### WHAT IS BEING ASKED
Every entry must be transcribed exactly as written.

(Collected data)

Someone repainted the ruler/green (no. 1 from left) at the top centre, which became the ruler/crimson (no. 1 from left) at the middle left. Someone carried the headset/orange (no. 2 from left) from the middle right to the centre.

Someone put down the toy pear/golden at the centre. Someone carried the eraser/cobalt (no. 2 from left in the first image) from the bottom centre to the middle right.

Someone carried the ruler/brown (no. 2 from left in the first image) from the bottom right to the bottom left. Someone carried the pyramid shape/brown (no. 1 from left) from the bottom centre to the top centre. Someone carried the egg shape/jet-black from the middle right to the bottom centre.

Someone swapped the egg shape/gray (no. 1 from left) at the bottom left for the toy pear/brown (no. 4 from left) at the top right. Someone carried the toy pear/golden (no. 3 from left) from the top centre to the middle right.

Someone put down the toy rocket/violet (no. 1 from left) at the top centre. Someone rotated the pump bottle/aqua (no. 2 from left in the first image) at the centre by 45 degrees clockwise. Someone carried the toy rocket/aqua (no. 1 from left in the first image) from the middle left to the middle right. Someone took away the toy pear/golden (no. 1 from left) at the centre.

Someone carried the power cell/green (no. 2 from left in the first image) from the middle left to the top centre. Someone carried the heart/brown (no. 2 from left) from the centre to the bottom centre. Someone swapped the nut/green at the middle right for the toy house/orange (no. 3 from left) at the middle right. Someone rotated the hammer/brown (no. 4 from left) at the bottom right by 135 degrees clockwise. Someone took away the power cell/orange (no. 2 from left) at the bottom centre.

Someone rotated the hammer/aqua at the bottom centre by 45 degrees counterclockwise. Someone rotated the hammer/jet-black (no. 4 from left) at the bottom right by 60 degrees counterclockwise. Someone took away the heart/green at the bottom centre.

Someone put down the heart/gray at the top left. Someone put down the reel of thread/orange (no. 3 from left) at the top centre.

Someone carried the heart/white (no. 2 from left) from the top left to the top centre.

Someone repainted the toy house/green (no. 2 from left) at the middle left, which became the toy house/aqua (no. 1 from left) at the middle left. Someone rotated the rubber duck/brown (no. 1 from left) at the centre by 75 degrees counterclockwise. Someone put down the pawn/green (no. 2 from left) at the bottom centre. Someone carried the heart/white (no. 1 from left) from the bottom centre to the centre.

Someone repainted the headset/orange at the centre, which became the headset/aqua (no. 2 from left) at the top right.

### EXERCISE OUTPUT
Someone repainted the ruler/green (no. 1 from left) at the top centre, which became the ruler/crimson (no. 1 from left) at the middle left. Someone carried the headset/orange (no. 2 from left) from the middle right to the centre.

Someone put down the toy pear/golden at the centre. Someone carried the eraser/cobalt (no. 2 from left in the first image) from the bottom centre to the middle right.

Someone carried the ruler/brown (no. 2 from left in the first image) from the bottom right to the bottom left. Someone carried the pyramid shape/brown (no. 1 from left) from the bottom centre to the top centre. Someone carried the egg shape/jet-black from the middle right to the bottom centre.

Someone swapped the egg shape/gray (no. 1 from left) at the bottom left for the toy pear/brown (no. 4 from left) at the top right. Someone carried the toy pear/golden (no. 3 from left) from the top centre to the middle right.

Someone put down the toy rocket/violet (no. 1 from left) at the top centre. Someone rotated the pump bottle/aqua (no. 2 from left in the first image) at the centre by 45 degrees clockwise. Someone carried the toy rocket/aqua (no. 1 from left in the first image) from the middle left to the middle right. Someone took away the toy pear/golden (no. 1 from left) at the centre.

Someone carried the power cell/green (no. 2 from left in the first image) from the middle left to the top centre. Someone carried the heart/brown (no. 2 from left) from the centre to the bottom centre. Someone swapped the nut/green at the middle right for the toy house/orange (no. 3 from left) at the middle right. Someone rotated the hammer/brown (no. 4 from left) at the bottom right by 135 degrees clockwise. Someone took away the power cell/orange (no. 2 from left) at the bottom centre.

Someone rotated the hammer/aqua at the bottom centre by 45 degrees counterclockwise. Someone rotated the hammer/jet-black (no. 4 from left) at the bottom right by 60 degrees counterclockwise. Someone took away the heart/green at the bottom centre.

Someone put down the heart/gray at the top left. Someone put down the reel of thread/orange (no. 3 from left) at the top centre.

Someone carried the heart/white (no. 2 from left) from the top left to the top centre.

Someone repainted the toy house/green (no. 2 from left) at the middle left, which became the toy house/aqua (no. 1 from left) at the middle left. Someone rotated the rubber duck/brown (no. 1 from left) at the centre by 75 degrees counterclockwise. Someone put down the pawn/green (no. 2 from left) at the bottom centre. Someone carried the heart/white (no. 1 from left) from the bottom centre to the centre.

Someone repainted the headset/orange at the centre, which became the headset/aqua (no. 2 from left) at the top right.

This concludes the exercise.